→ What is required
Repeat the data exactly. Pictures are not part of the copy.

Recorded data
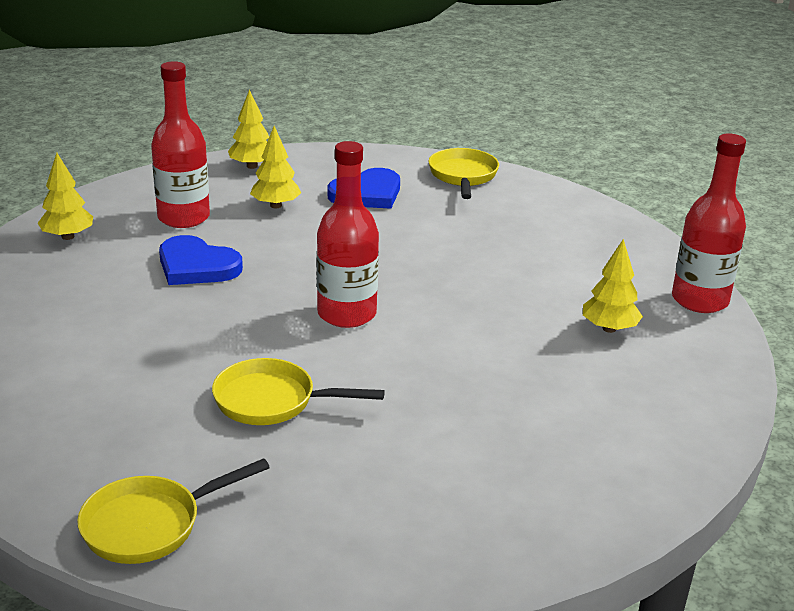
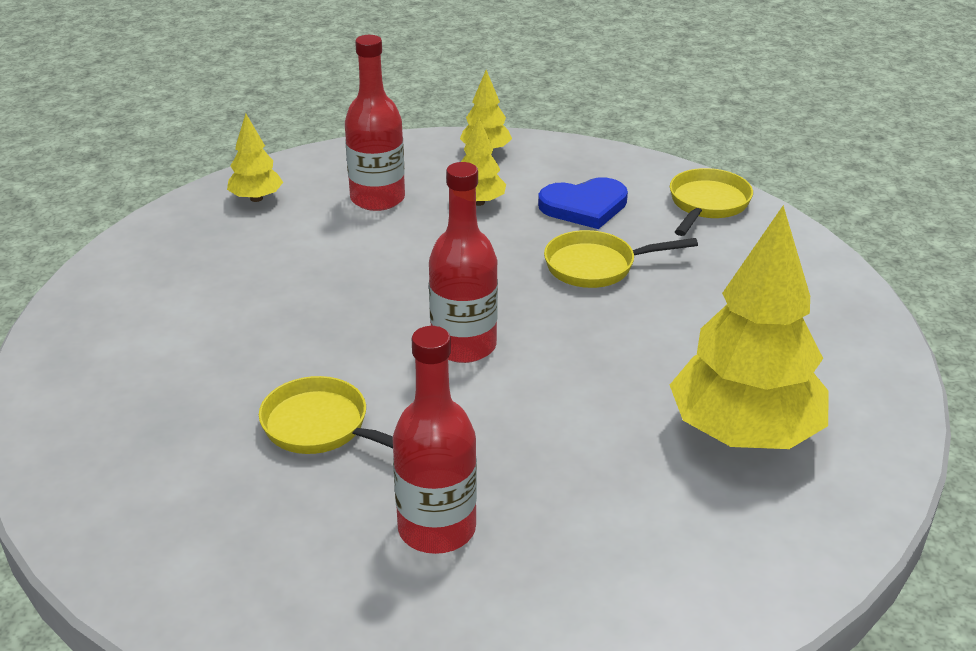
camera: 25 degrees right, 5 degrees up
(150, 525) = (122, 530): yellow pan -> yellow pan (596, 266)
(196, 266) = (353, 256): blue heart -> none
(609, 328) = (744, 433): yellow tree -> yellow tree, size x2.16
(699, 300) = (884, 424): red bottle -> red bottle (437, 529)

→ Exercise solution
camera: 25 degrees right, 5 degrees up
(150, 525) = (122, 530): yellow pan -> yellow pan (596, 266)
(196, 266) = (353, 256): blue heart -> none
(609, 328) = (744, 433): yellow tree -> yellow tree, size x2.16
(699, 300) = (884, 424): red bottle -> red bottle (437, 529)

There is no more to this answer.